Revision tracking records:
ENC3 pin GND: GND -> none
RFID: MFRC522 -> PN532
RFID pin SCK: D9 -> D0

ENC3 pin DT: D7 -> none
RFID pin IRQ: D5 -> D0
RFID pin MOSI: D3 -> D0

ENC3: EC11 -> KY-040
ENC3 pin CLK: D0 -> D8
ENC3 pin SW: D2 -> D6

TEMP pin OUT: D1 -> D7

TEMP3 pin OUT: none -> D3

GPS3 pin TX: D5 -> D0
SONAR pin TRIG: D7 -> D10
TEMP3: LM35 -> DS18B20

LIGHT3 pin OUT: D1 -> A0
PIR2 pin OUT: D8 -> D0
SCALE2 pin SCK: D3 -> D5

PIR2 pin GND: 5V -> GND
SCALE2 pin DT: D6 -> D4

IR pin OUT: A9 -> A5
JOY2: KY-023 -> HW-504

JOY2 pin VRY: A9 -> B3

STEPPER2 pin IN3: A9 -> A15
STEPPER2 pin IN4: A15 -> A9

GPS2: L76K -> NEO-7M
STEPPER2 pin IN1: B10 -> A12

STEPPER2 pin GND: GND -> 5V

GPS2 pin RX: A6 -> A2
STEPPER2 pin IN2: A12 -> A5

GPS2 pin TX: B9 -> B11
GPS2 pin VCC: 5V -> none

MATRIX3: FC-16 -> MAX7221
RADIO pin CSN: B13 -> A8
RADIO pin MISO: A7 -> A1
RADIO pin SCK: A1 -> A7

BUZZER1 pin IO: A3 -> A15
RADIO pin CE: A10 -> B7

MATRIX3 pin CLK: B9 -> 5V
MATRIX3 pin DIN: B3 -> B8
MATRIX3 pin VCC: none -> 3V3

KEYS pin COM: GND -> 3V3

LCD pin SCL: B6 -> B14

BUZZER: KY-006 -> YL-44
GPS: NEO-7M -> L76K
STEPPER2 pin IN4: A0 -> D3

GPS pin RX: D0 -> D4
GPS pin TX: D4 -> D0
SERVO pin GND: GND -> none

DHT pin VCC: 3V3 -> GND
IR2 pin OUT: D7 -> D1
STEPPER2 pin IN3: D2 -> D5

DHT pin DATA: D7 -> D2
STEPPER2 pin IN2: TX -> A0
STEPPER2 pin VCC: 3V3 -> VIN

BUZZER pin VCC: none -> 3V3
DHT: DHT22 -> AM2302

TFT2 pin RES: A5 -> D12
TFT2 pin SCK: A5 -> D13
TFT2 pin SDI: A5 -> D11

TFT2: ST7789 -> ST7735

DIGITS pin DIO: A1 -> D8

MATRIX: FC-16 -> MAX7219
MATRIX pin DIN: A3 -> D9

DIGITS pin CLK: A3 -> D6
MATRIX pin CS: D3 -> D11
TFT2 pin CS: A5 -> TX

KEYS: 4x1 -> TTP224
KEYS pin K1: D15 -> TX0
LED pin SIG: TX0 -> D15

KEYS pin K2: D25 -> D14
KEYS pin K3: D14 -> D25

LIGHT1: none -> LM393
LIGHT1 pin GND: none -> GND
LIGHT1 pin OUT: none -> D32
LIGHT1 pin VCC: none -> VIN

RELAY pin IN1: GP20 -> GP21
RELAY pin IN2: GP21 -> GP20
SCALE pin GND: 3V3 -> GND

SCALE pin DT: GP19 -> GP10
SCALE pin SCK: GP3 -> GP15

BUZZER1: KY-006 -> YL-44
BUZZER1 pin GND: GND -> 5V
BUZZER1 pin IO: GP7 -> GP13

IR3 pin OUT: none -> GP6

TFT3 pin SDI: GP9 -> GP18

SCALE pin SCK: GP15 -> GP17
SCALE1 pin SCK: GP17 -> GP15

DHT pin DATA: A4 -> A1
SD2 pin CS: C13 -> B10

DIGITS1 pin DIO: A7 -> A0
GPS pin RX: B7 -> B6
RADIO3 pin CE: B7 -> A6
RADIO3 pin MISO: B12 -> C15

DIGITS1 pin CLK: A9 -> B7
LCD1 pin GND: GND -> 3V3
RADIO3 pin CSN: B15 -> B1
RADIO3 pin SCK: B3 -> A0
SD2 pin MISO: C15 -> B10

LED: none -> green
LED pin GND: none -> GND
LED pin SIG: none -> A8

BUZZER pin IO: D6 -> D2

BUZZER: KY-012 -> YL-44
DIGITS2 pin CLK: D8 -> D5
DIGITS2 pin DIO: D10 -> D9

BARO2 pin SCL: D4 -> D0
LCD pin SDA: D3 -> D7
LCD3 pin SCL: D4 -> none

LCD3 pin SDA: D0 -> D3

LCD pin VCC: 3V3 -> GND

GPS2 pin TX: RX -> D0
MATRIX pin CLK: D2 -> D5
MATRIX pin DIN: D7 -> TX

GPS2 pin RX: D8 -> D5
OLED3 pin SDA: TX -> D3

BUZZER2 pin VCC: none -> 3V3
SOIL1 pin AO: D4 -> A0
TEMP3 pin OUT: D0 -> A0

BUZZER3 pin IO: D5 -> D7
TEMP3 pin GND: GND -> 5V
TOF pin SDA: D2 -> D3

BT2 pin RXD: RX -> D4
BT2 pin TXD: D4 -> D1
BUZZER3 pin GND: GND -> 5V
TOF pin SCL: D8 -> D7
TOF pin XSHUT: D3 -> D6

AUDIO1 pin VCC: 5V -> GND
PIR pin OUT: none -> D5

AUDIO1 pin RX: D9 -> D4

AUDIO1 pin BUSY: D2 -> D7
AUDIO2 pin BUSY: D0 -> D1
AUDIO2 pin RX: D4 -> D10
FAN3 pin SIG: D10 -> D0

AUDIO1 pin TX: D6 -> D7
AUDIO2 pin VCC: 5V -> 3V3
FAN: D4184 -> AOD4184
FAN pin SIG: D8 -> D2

TASK ITEM:
Exactly as written above, copy out all the records.

WRITTEN SOLUTION:
ENC3 pin GND: GND -> none
RFID: MFRC522 -> PN532
RFID pin SCK: D9 -> D0

ENC3 pin DT: D7 -> none
RFID pin IRQ: D5 -> D0
RFID pin MOSI: D3 -> D0

ENC3: EC11 -> KY-040
ENC3 pin CLK: D0 -> D8
ENC3 pin SW: D2 -> D6

TEMP pin OUT: D1 -> D7

TEMP3 pin OUT: none -> D3

GPS3 pin TX: D5 -> D0
SONAR pin TRIG: D7 -> D10
TEMP3: LM35 -> DS18B20

LIGHT3 pin OUT: D1 -> A0
PIR2 pin OUT: D8 -> D0
SCALE2 pin SCK: D3 -> D5

PIR2 pin GND: 5V -> GND
SCALE2 pin DT: D6 -> D4

IR pin OUT: A9 -> A5
JOY2: KY-023 -> HW-504

JOY2 pin VRY: A9 -> B3

STEPPER2 pin IN3: A9 -> A15
STEPPER2 pin IN4: A15 -> A9

GPS2: L76K -> NEO-7M
STEPPER2 pin IN1: B10 -> A12

STEPPER2 pin GND: GND -> 5V

GPS2 pin RX: A6 -> A2
STEPPER2 pin IN2: A12 -> A5

GPS2 pin TX: B9 -> B11
GPS2 pin VCC: 5V -> none

MATRIX3: FC-16 -> MAX7221
RADIO pin CSN: B13 -> A8
RADIO pin MISO: A7 -> A1
RADIO pin SCK: A1 -> A7

BUZZER1 pin IO: A3 -> A15
RADIO pin CE: A10 -> B7

MATRIX3 pin CLK: B9 -> 5V
MATRIX3 pin DIN: B3 -> B8
MATRIX3 pin VCC: none -> 3V3

KEYS pin COM: GND -> 3V3

LCD pin SCL: B6 -> B14

BUZZER: KY-006 -> YL-44
GPS: NEO-7M -> L76K
STEPPER2 pin IN4: A0 -> D3

GPS pin RX: D0 -> D4
GPS pin TX: D4 -> D0
SERVO pin GND: GND -> none

DHT pin VCC: 3V3 -> GND
IR2 pin OUT: D7 -> D1
STEPPER2 pin IN3: D2 -> D5

DHT pin DATA: D7 -> D2
STEPPER2 pin IN2: TX -> A0
STEPPER2 pin VCC: 3V3 -> VIN

BUZZER pin VCC: none -> 3V3
DHT: DHT22 -> AM2302

TFT2 pin RES: A5 -> D12
TFT2 pin SCK: A5 -> D13
TFT2 pin SDI: A5 -> D11

TFT2: ST7789 -> ST7735

DIGITS pin DIO: A1 -> D8

MATRIX: FC-16 -> MAX7219
MATRIX pin DIN: A3 -> D9

DIGITS pin CLK: A3 -> D6
MATRIX pin CS: D3 -> D11
TFT2 pin CS: A5 -> TX

KEYS: 4x1 -> TTP224
KEYS pin K1: D15 -> TX0
LED pin SIG: TX0 -> D15

KEYS pin K2: D25 -> D14
KEYS pin K3: D14 -> D25

LIGHT1: none -> LM393
LIGHT1 pin GND: none -> GND
LIGHT1 pin OUT: none -> D32
LIGHT1 pin VCC: none -> VIN

RELAY pin IN1: GP20 -> GP21
RELAY pin IN2: GP21 -> GP20
SCALE pin GND: 3V3 -> GND

SCALE pin DT: GP19 -> GP10
SCALE pin SCK: GP3 -> GP15

BUZZER1: KY-006 -> YL-44
BUZZER1 pin GND: GND -> 5V
BUZZER1 pin IO: GP7 -> GP13

IR3 pin OUT: none -> GP6

TFT3 pin SDI: GP9 -> GP18

SCALE pin SCK: GP15 -> GP17
SCALE1 pin SCK: GP17 -> GP15

DHT pin DATA: A4 -> A1
SD2 pin CS: C13 -> B10

DIGITS1 pin DIO: A7 -> A0
GPS pin RX: B7 -> B6
RADIO3 pin CE: B7 -> A6
RADIO3 pin MISO: B12 -> C15

DIGITS1 pin CLK: A9 -> B7
LCD1 pin GND: GND -> 3V3
RADIO3 pin CSN: B15 -> B1
RADIO3 pin SCK: B3 -> A0
SD2 pin MISO: C15 -> B10

LED: none -> green
LED pin GND: none -> GND
LED pin SIG: none -> A8

BUZZER pin IO: D6 -> D2

BUZZER: KY-012 -> YL-44
DIGITS2 pin CLK: D8 -> D5
DIGITS2 pin DIO: D10 -> D9

BARO2 pin SCL: D4 -> D0
LCD pin SDA: D3 -> D7
LCD3 pin SCL: D4 -> none

LCD3 pin SDA: D0 -> D3

LCD pin VCC: 3V3 -> GND

GPS2 pin TX: RX -> D0
MATRIX pin CLK: D2 -> D5
MATRIX pin DIN: D7 -> TX

GPS2 pin RX: D8 -> D5
OLED3 pin SDA: TX -> D3

BUZZER2 pin VCC: none -> 3V3
SOIL1 pin AO: D4 -> A0
TEMP3 pin OUT: D0 -> A0

BUZZER3 pin IO: D5 -> D7
TEMP3 pin GND: GND -> 5V
TOF pin SDA: D2 -> D3

BT2 pin RXD: RX -> D4
BT2 pin TXD: D4 -> D1
BUZZER3 pin GND: GND -> 5V
TOF pin SCL: D8 -> D7
TOF pin XSHUT: D3 -> D6

AUDIO1 pin VCC: 5V -> GND
PIR pin OUT: none -> D5

AUDIO1 pin RX: D9 -> D4

AUDIO1 pin BUSY: D2 -> D7
AUDIO2 pin BUSY: D0 -> D1
AUDIO2 pin RX: D4 -> D10
FAN3 pin SIG: D10 -> D0

AUDIO1 pin TX: D6 -> D7
AUDIO2 pin VCC: 5V -> 3V3
FAN: D4184 -> AOD4184
FAN pin SIG: D8 -> D2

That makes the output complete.